— WHAT YOU HAVE TO DO —
Quote the listing below in its entirety, omitting every image.

— EXERCISE MATERIALS —
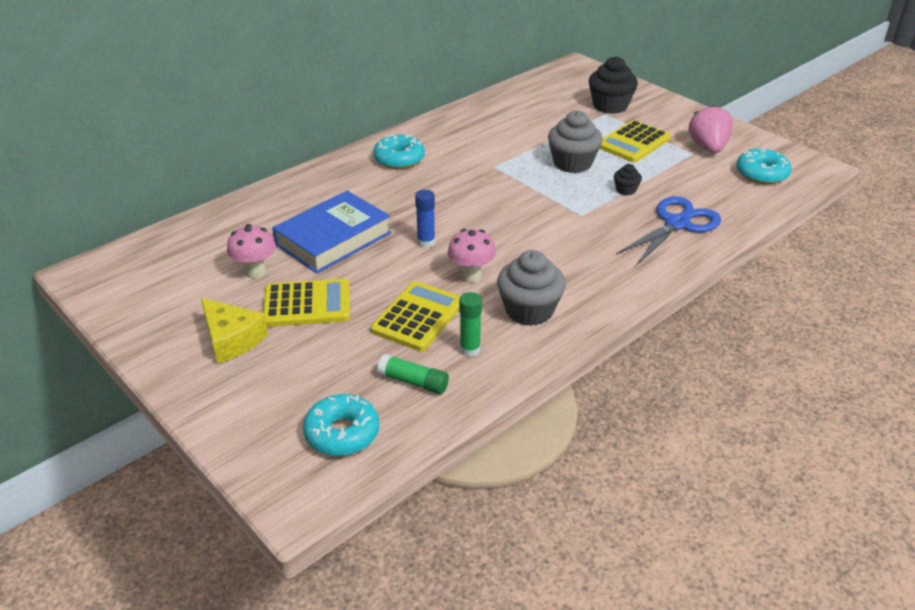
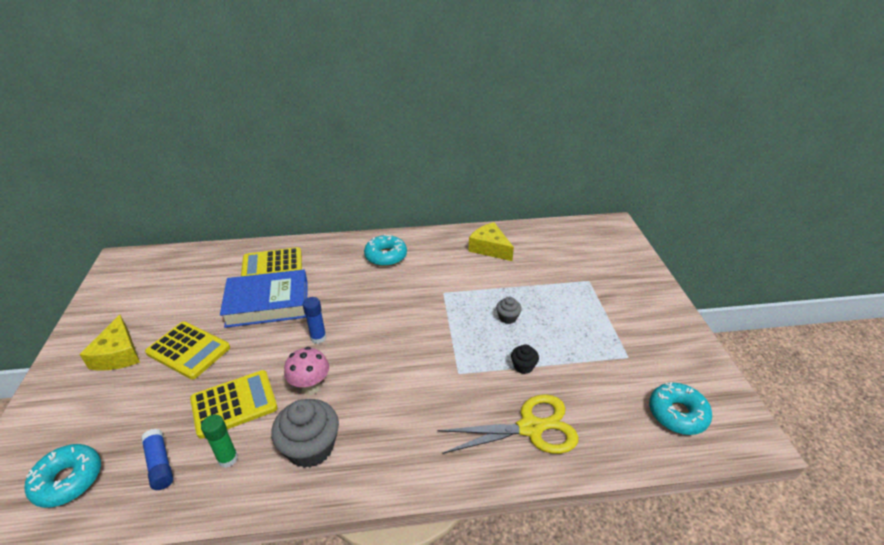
camera: 35 degrees right, 0 degrees up
(255, 272) = (195, 307): pink mushroom -> none
(413, 382) = (160, 464): green glue stick -> blue glue stick
(491, 119) = (489, 248): none -> yellow cheese
(572, 163) = (507, 317): grey cupcake -> grey cupcake, size x0.50
(610, 106) = (601, 274): black cupcake -> none
(633, 142) = (583, 320): yellow calculator -> yellow calculator (272, 265)
(677, 224) = (530, 428): blue scissors -> yellow scissors
(708, 148) = (650, 357): pink strawberry -> none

— WRITTEN RESPONSE —
camera: 35 degrees right, 0 degrees up
(255, 272) = (195, 307): pink mushroom -> none
(413, 382) = (160, 464): green glue stick -> blue glue stick
(491, 119) = (489, 248): none -> yellow cheese
(572, 163) = (507, 317): grey cupcake -> grey cupcake, size x0.50
(610, 106) = (601, 274): black cupcake -> none
(633, 142) = (583, 320): yellow calculator -> yellow calculator (272, 265)
(677, 224) = (530, 428): blue scissors -> yellow scissors
(708, 148) = (650, 357): pink strawberry -> none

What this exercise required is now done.